*Set task:* Collect every line in the records below that contains the string "kern". Treat uppercase and lowercase letters as different.

--- Start of Input rows ---

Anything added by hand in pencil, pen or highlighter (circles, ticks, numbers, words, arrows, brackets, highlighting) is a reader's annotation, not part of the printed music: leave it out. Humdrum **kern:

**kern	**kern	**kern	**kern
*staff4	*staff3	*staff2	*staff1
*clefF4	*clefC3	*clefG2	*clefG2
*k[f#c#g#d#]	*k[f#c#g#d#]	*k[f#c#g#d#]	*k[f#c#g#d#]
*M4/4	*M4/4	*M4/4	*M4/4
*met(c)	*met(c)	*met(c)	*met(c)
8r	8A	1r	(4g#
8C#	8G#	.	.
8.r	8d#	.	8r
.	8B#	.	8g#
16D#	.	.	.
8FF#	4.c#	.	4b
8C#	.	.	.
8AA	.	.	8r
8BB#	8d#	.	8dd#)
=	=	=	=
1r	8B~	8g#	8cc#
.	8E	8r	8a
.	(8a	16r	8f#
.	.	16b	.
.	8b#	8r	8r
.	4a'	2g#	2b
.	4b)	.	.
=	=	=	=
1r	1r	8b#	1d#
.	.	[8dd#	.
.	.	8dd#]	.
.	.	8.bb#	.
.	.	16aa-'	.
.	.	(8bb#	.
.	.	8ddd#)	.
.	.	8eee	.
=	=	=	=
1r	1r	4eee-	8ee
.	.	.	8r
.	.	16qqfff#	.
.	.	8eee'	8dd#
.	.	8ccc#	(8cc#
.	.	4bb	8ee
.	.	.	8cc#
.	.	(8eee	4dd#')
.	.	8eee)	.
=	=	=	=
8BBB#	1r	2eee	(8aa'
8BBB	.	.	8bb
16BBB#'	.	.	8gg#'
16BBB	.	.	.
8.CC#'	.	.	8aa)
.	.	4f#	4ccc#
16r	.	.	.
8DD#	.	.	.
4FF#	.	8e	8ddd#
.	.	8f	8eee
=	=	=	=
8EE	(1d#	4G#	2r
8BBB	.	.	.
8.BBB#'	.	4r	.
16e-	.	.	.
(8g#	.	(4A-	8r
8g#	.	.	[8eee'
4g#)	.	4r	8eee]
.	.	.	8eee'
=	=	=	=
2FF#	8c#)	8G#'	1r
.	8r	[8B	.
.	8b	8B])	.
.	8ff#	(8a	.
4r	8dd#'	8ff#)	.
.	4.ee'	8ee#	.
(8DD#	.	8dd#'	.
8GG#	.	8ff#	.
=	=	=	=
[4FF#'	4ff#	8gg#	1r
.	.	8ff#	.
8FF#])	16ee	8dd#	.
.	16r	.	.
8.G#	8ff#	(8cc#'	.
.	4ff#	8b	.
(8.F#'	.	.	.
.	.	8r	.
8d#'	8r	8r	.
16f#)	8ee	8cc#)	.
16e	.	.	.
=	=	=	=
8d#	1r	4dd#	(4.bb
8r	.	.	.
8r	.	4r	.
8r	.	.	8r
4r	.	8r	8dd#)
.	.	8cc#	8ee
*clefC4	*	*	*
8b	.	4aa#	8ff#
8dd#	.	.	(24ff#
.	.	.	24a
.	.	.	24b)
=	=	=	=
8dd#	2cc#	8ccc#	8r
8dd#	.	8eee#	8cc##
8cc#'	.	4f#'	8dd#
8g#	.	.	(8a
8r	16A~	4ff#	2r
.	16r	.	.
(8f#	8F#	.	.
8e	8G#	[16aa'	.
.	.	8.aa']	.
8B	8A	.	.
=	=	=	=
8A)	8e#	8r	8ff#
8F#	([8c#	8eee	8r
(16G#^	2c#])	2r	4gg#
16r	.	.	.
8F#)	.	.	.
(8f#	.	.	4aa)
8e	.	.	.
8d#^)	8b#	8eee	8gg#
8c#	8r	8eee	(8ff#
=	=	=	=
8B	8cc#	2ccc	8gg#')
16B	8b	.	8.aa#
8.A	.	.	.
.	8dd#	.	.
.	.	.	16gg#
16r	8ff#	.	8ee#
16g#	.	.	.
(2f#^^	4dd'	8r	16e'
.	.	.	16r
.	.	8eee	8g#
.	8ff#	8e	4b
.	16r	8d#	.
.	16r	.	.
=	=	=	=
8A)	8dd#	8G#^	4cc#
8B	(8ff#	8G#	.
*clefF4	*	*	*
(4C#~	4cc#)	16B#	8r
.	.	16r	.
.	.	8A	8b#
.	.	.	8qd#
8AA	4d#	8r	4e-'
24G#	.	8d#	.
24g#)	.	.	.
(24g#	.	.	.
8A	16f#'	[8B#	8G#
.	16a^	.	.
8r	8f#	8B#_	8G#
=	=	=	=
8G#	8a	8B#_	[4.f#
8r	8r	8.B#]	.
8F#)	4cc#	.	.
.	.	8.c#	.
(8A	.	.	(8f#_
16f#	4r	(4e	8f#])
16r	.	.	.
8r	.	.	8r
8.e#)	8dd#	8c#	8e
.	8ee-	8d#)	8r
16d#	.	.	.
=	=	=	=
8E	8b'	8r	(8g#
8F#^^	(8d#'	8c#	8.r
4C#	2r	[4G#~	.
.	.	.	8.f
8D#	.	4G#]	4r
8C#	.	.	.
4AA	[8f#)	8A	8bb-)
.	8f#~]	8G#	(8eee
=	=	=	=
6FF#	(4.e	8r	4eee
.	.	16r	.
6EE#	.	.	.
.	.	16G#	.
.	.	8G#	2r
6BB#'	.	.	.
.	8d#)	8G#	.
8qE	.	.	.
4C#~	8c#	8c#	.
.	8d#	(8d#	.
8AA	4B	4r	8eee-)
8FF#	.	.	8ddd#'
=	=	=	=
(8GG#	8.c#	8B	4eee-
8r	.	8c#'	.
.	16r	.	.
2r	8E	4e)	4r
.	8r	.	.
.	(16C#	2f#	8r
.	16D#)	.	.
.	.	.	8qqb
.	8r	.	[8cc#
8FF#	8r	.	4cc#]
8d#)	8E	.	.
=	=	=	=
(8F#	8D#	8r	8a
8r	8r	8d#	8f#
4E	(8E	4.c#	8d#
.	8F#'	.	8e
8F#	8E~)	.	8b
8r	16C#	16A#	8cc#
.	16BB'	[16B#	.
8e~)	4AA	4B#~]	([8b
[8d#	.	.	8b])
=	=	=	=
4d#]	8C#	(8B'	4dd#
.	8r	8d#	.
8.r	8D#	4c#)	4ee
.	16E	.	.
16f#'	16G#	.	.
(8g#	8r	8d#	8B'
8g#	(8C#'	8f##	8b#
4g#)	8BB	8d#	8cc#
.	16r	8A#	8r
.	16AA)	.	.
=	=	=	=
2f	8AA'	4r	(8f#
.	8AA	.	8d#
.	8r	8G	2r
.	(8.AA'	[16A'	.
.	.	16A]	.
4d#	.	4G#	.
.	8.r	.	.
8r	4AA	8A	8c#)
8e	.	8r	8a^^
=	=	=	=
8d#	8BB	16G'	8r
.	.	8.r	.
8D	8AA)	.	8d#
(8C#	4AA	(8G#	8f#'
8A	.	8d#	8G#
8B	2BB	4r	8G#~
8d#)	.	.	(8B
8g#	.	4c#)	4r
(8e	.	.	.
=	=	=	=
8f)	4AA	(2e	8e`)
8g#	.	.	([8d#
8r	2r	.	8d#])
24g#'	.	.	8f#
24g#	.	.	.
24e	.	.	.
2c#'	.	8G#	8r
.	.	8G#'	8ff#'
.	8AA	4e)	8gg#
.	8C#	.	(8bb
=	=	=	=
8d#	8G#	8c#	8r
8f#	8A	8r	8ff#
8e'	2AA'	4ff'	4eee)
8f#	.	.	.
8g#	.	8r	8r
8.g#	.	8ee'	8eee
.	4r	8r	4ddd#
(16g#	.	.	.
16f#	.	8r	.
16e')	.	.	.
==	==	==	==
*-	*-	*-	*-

--- End of Input rows ---

*Correct response:*
Anything added by hand in pencil, pen or highlighter (circles, ticks, numbers, words, arrows, brackets, highlighting) is a reader's annotation, not part of the printed music: leave it out. Humdrum **kern:
**kern	**kern	**kern	**kern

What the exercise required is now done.